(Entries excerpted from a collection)

┄┄┄┄┄┄

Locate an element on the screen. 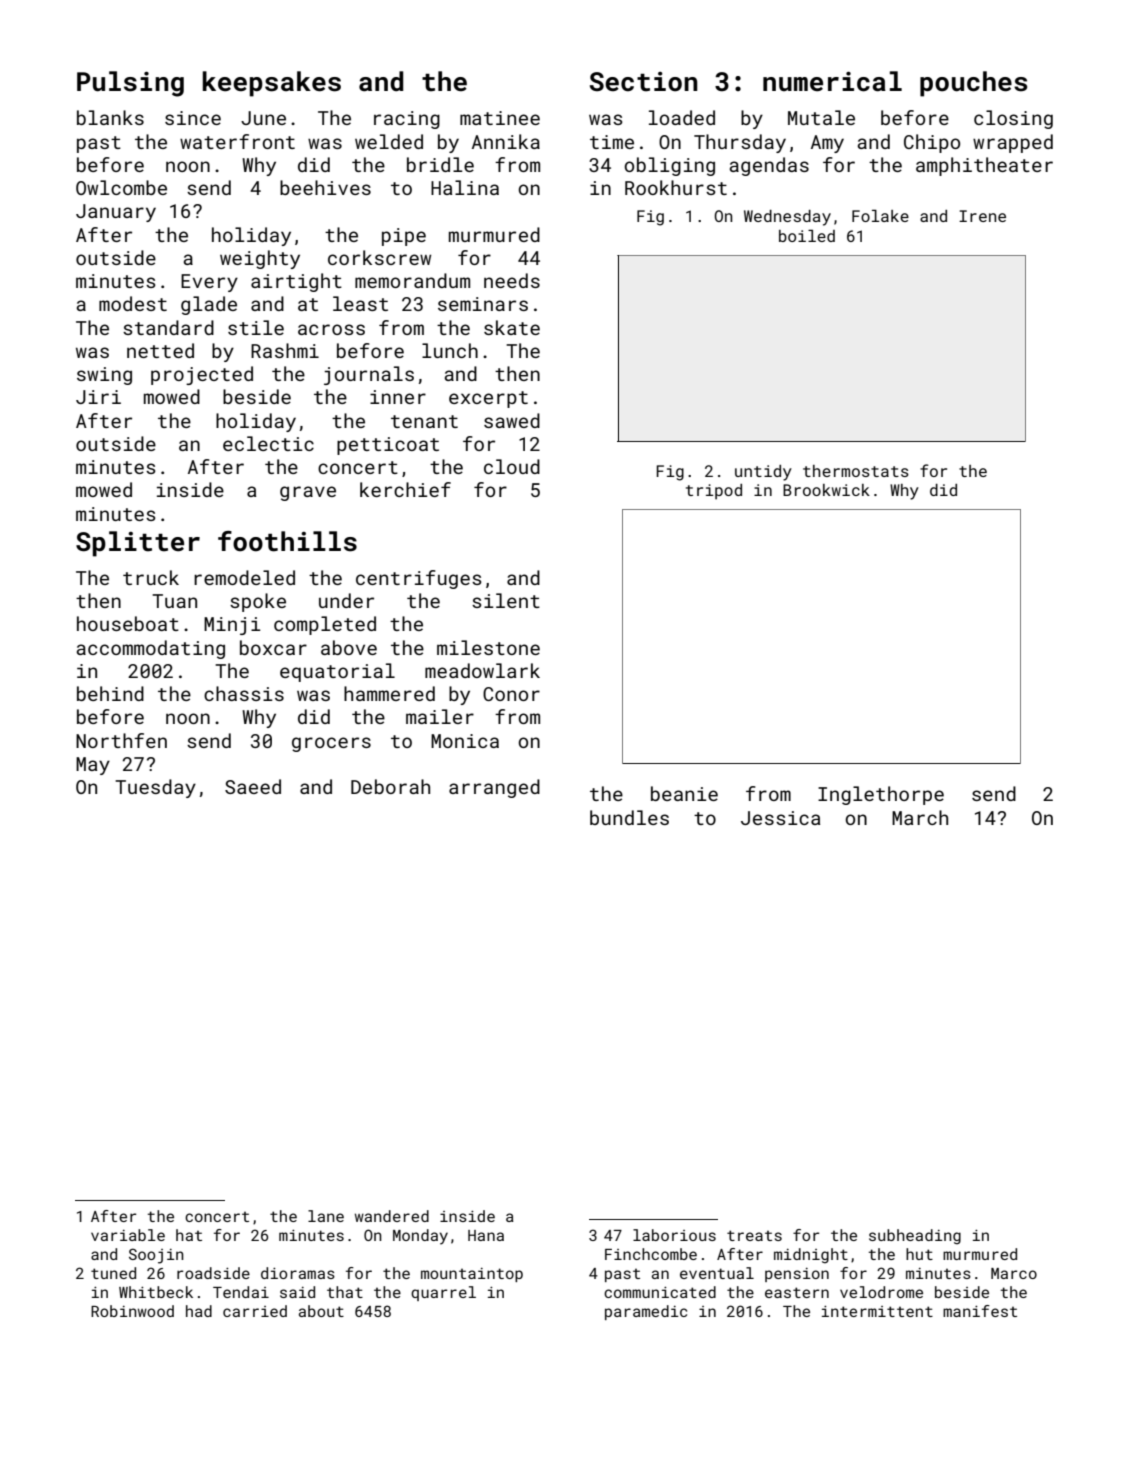 The height and width of the screenshot is (1462, 1130). variable is located at coordinates (128, 1235).
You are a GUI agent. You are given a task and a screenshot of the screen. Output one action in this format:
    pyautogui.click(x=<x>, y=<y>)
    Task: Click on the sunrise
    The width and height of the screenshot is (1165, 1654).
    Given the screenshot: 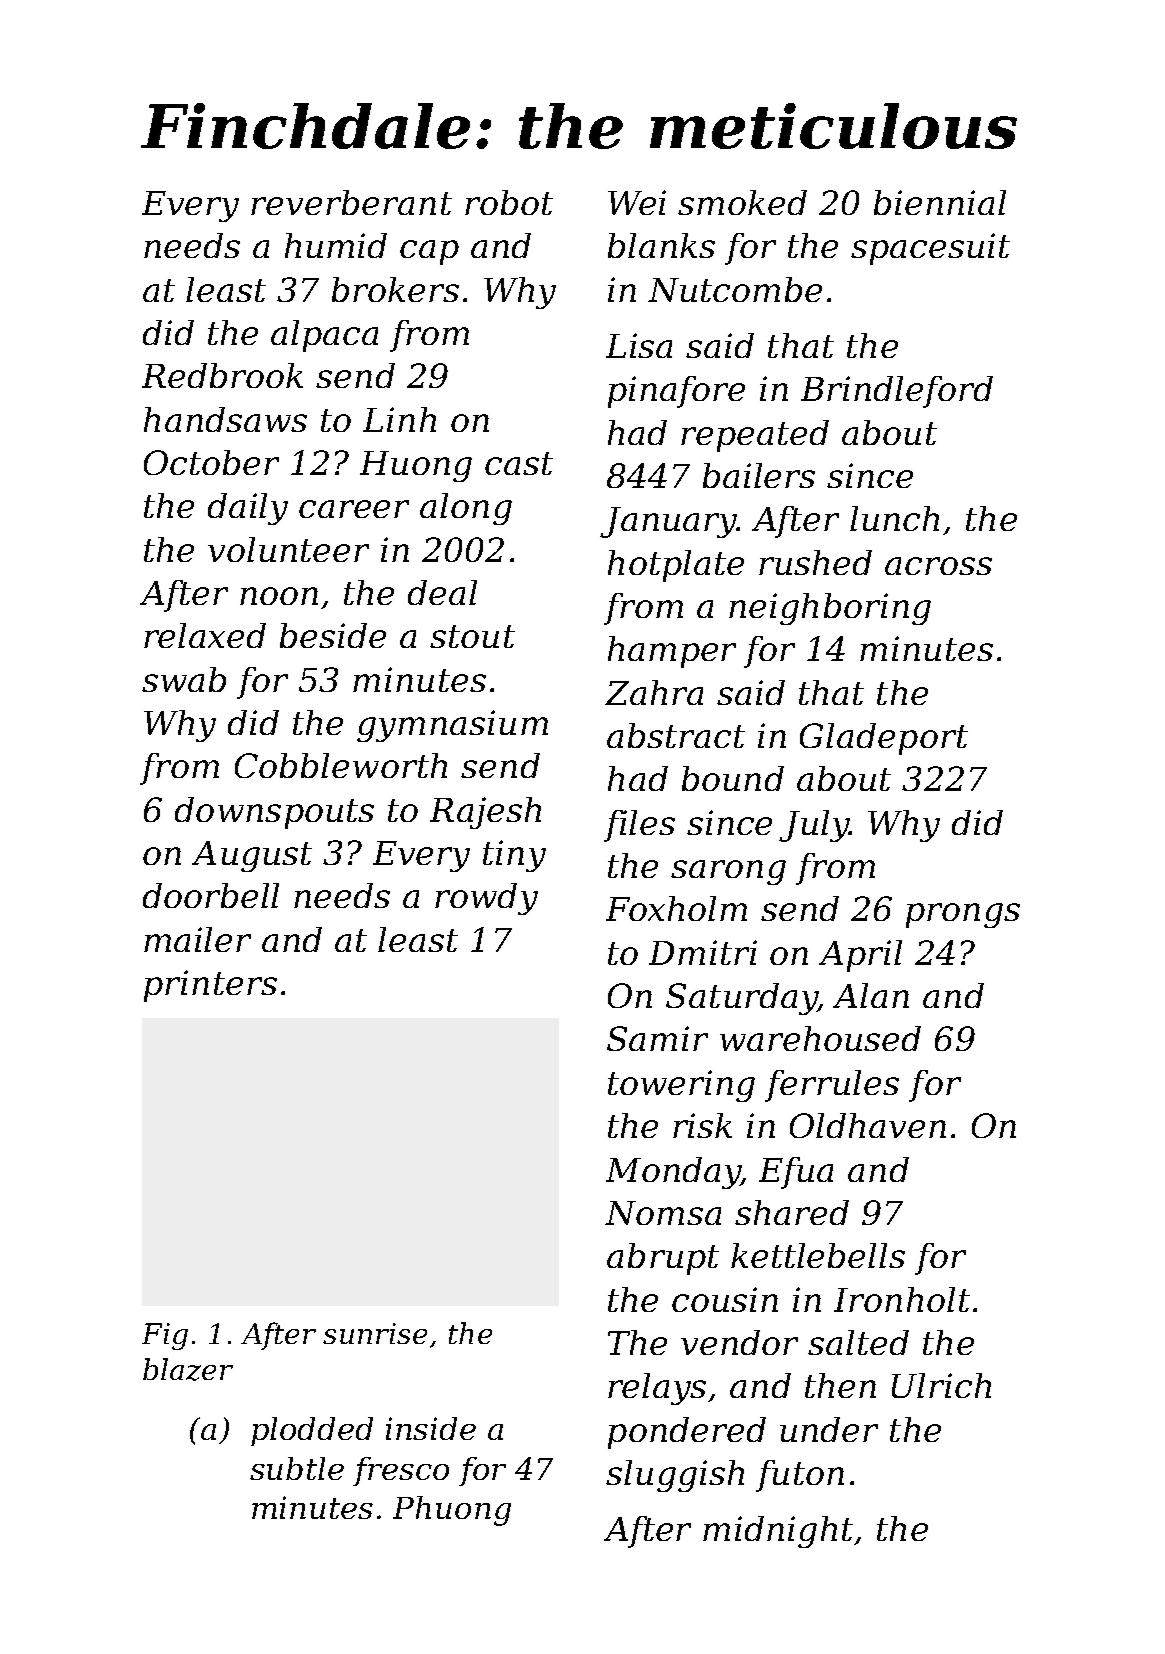 What is the action you would take?
    pyautogui.click(x=375, y=1333)
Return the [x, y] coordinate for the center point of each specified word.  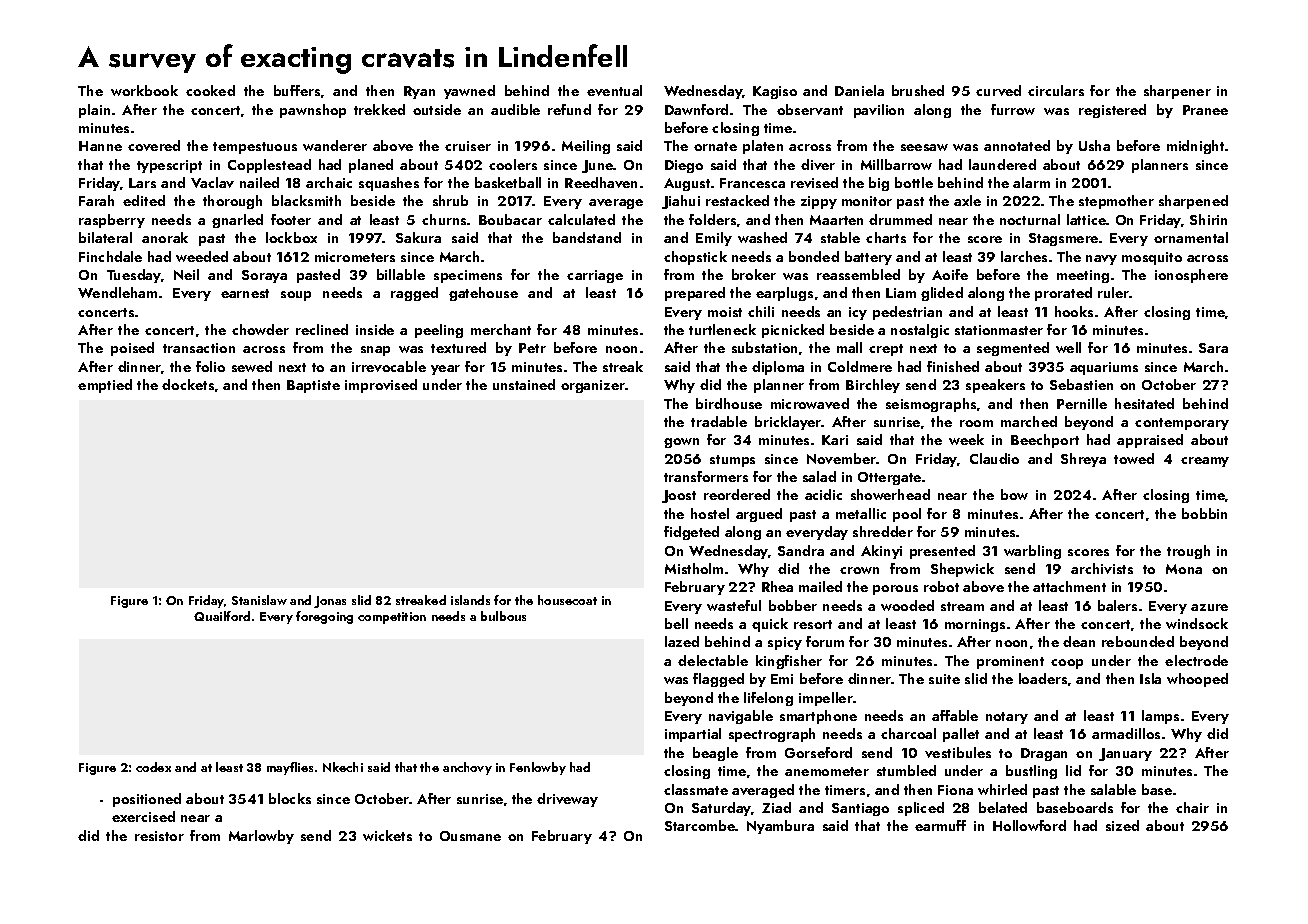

┄┄┄┄┄┄

Work to do: Reproduce the lines of the entries above, starting at the line that contains "You are a GUI" and ending at the line that contains "The width and", with both of those lines included.

Exercise answer:
You are a GUI agent. You are given a task and a screenshot of the screen. Output one action in this format:
    pyautogui.click(x=<x>, y=<y>)
    Task: Click on the sunrise
    The width and height of the screenshot is (1165, 1654).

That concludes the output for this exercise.